+++ Materials provided
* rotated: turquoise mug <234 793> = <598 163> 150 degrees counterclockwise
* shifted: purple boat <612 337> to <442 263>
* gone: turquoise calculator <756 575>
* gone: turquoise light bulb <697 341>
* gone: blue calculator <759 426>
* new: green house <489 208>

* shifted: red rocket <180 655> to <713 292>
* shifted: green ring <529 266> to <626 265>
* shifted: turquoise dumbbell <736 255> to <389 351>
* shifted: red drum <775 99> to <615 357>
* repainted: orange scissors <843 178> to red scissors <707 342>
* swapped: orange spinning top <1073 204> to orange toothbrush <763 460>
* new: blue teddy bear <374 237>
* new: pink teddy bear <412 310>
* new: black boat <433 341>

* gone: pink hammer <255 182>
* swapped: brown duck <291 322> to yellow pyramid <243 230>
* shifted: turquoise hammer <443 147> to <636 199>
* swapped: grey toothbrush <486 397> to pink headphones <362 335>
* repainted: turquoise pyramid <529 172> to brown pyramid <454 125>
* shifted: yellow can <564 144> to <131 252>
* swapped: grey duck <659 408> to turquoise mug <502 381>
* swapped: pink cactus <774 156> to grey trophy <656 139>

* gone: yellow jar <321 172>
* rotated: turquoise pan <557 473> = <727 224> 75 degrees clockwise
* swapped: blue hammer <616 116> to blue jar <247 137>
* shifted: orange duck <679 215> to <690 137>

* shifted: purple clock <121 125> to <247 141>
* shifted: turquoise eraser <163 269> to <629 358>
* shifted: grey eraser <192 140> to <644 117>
++++++
_Activity_
Output exactly the lines of the material above from the one containing "calculator <756 575>" up to and including the one containing "calculator <759 426>".

_Response area_
* gone: turquoise calculator <756 575>
* gone: turquoise light bulb <697 341>
* gone: blue calculator <759 426>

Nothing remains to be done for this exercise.